**Work to complete**
What you return should match the listing exactly, minus its images.

**Information shown**
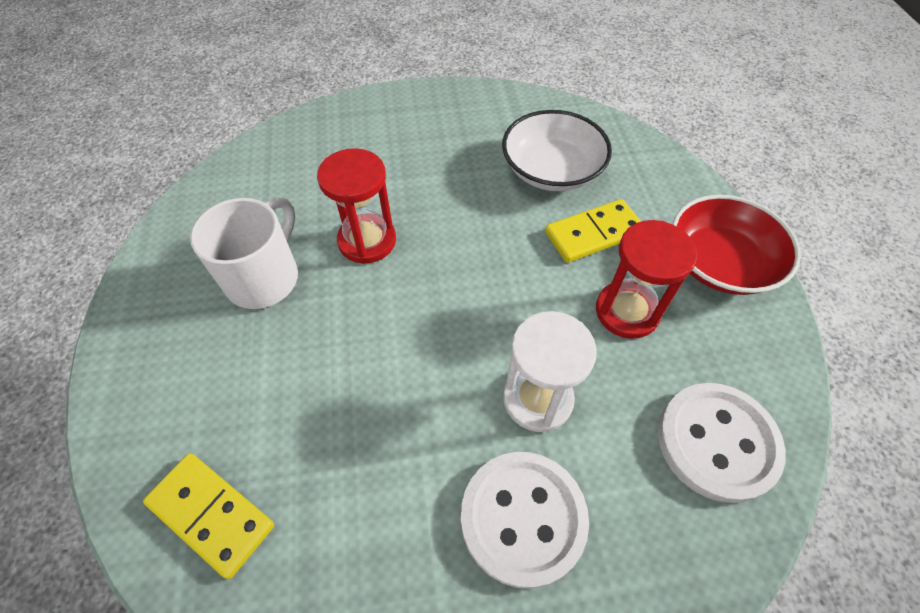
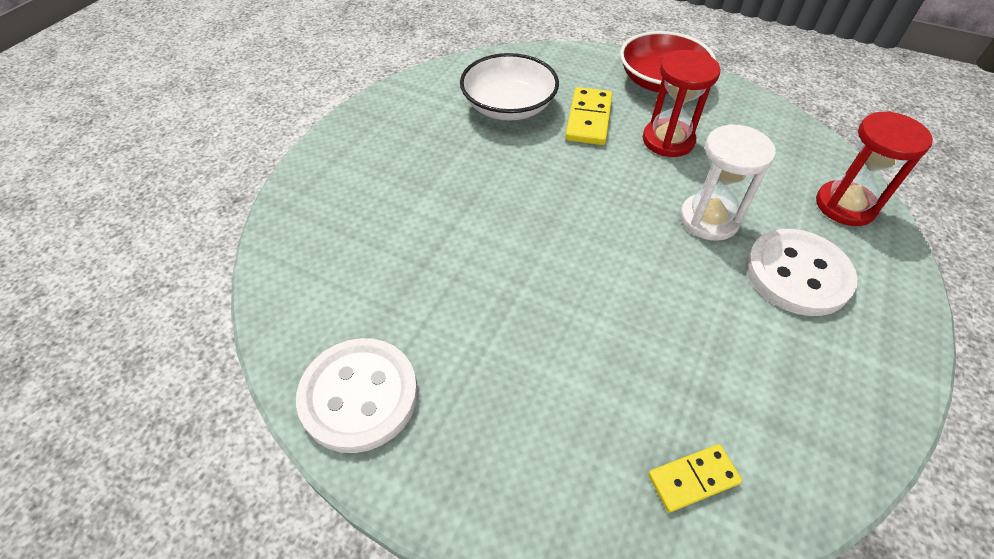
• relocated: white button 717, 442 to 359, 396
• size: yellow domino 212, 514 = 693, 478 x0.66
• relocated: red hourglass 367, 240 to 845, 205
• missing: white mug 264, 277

**Your response**
• relocated: white button 717, 442 to 359, 396
• size: yellow domino 212, 514 = 693, 478 x0.66
• relocated: red hourglass 367, 240 to 845, 205
• missing: white mug 264, 277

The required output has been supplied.